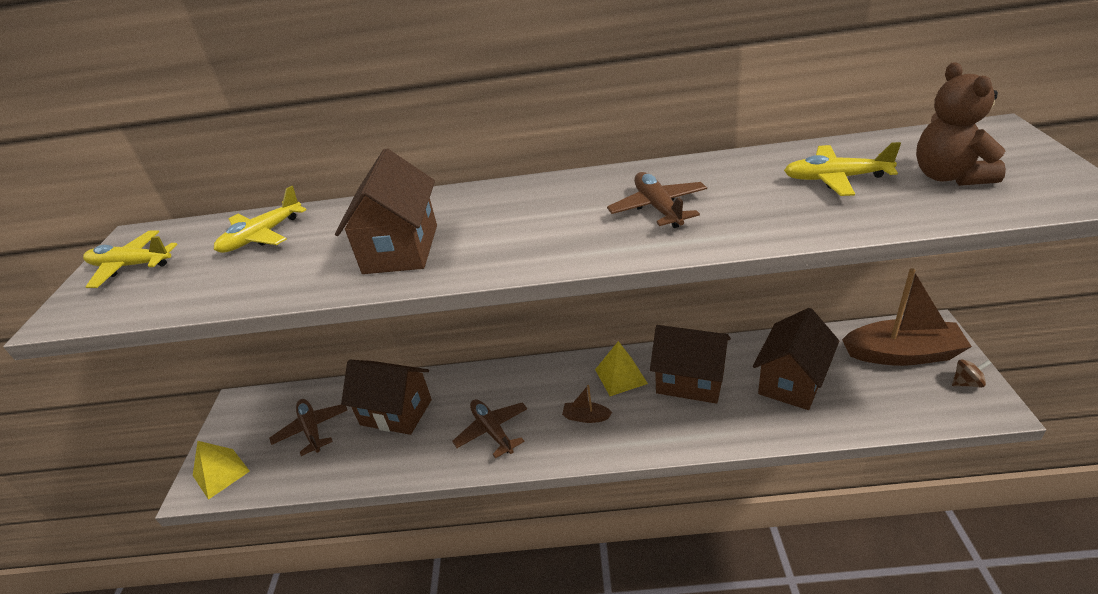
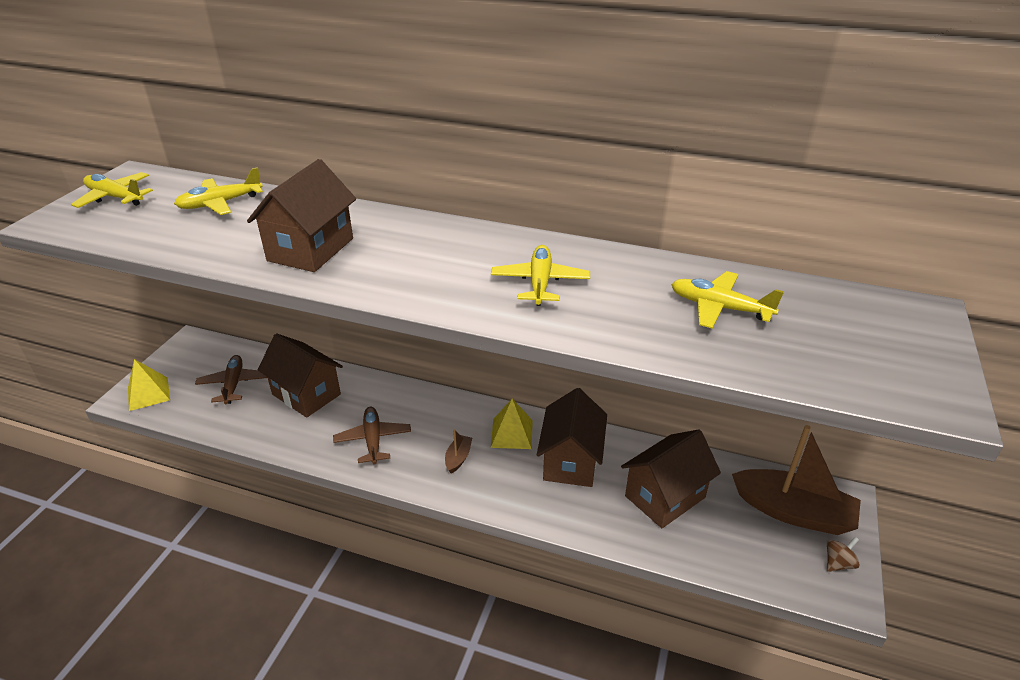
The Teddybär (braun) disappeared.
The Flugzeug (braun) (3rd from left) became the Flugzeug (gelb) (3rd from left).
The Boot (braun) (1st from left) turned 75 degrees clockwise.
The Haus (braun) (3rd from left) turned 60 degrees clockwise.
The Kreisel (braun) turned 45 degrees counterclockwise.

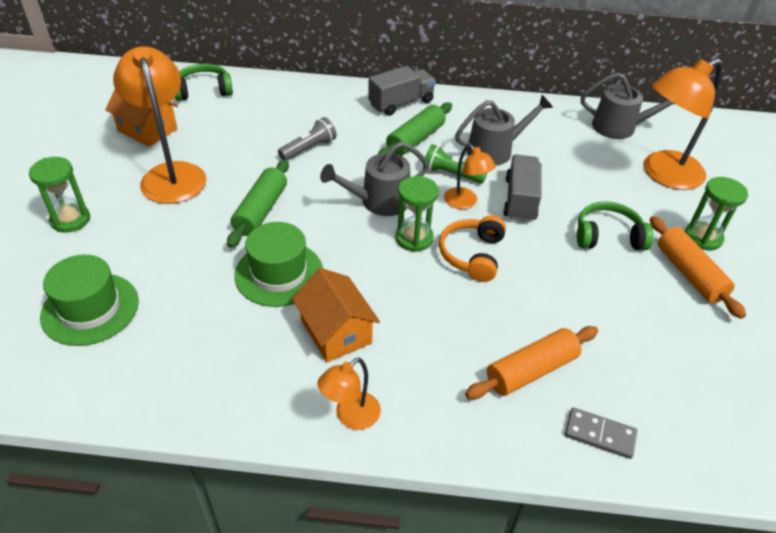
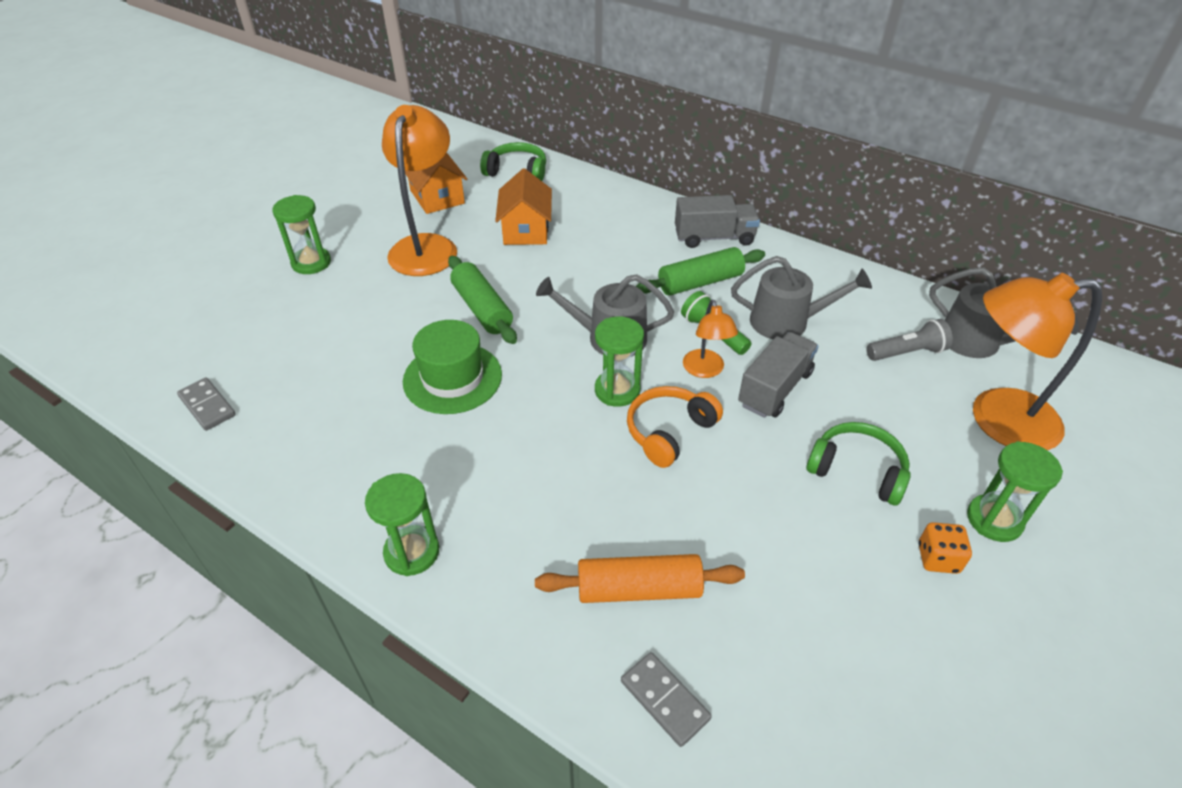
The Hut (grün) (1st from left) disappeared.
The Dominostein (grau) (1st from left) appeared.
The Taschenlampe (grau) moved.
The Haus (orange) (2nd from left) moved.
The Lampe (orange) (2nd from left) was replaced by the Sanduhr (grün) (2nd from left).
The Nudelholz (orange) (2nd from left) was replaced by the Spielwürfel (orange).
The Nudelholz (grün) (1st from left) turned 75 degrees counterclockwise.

**TASK DIRECTIONS**: When you copy the data above, keep each line exact and omit the pictures.

**THE COMPLETED TASK**:
The Teddybär (braun) disappeared.
The Flugzeug (braun) (3rd from left) became the Flugzeug (gelb) (3rd from left).
The Boot (braun) (1st from left) turned 75 degrees clockwise.
The Haus (braun) (3rd from left) turned 60 degrees clockwise.
The Kreisel (braun) turned 45 degrees counterclockwise.

The Hut (grün) (1st from left) disappeared.
The Dominostein (grau) (1st from left) appeared.
The Taschenlampe (grau) moved.
The Haus (orange) (2nd from left) moved.
The Lampe (orange) (2nd from left) was replaced by the Sanduhr (grün) (2nd from left).
The Nudelholz (orange) (2nd from left) was replaced by the Spielwürfel (orange).
The Nudelholz (grün) (1st from left) turned 75 degrees counterclockwise.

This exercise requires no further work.